*** Block opens ***
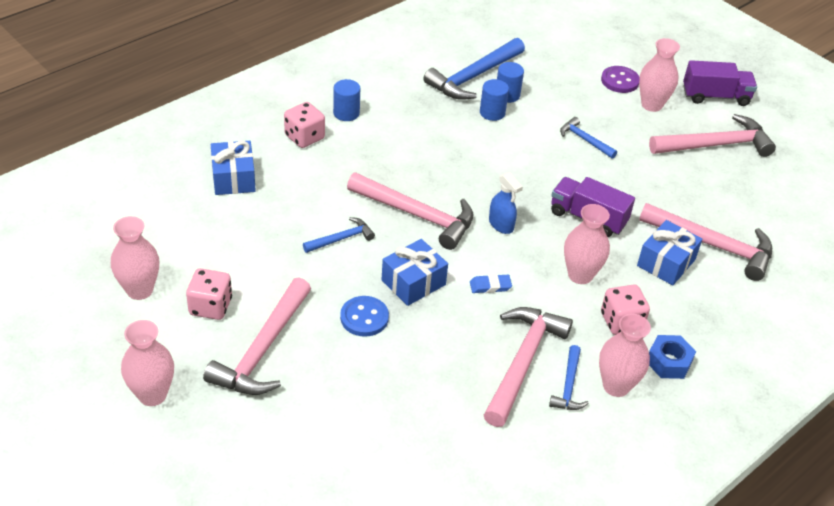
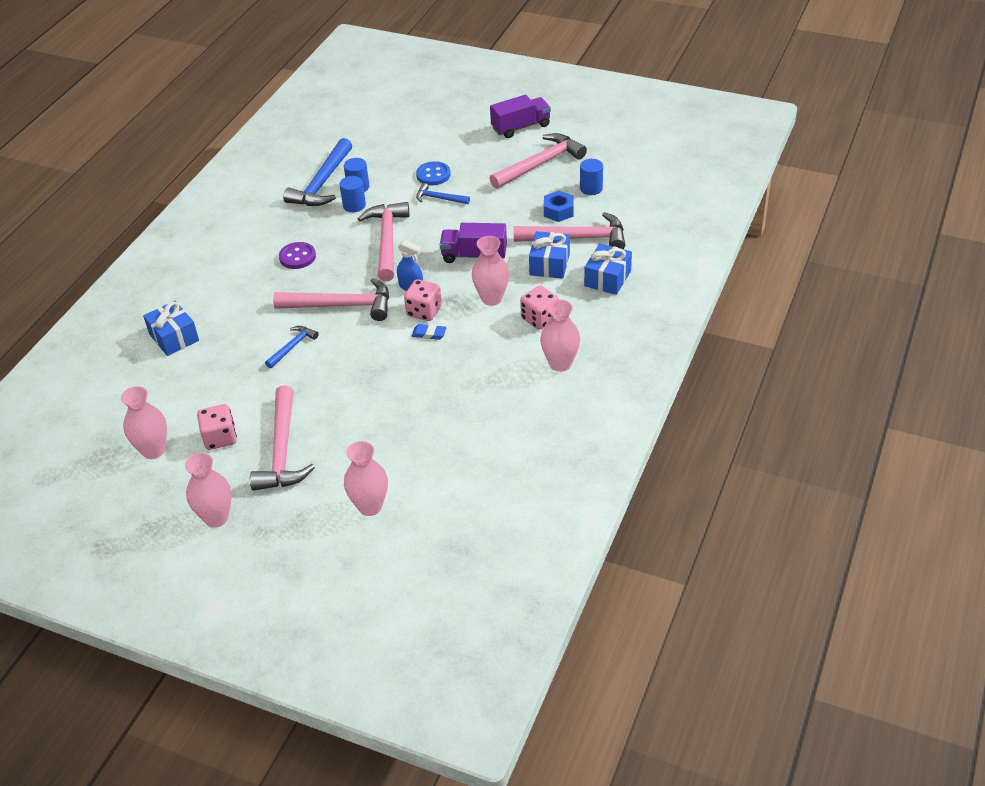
camera: 20 degrees left, 0 degrees up
(304, 137) = (212, 283): pink dice -> pink dice (424, 311)
(346, 113) = (235, 251): blue cylinder -> blue cylinder (591, 188)
(364, 318) = (347, 395): blue button -> blue button (433, 175)
(413, 282) = (369, 355): blue gift -> blue gift (607, 278)
(490, 286) = (429, 334): blue eraser -> blue eraser turned 45 degrees clockwise
(523, 362) = (484, 376): pink hammer -> pink hammer (387, 240)
(568, 386) = (526, 378): blue hammer -> none
(620, 81) = (441, 143): purple button -> purple button (297, 257)
(651, 105) = (476, 152): pink vase -> pink vase (370, 506)
(668, 362) = (588, 332): blue nut -> blue nut (558, 211)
*** Block closes ***
Go through the listing above and pull out each line containing the word "button".

• **The completed task**:
(364, 318) = (347, 395): blue button -> blue button (433, 175)
(620, 81) = (441, 143): purple button -> purple button (297, 257)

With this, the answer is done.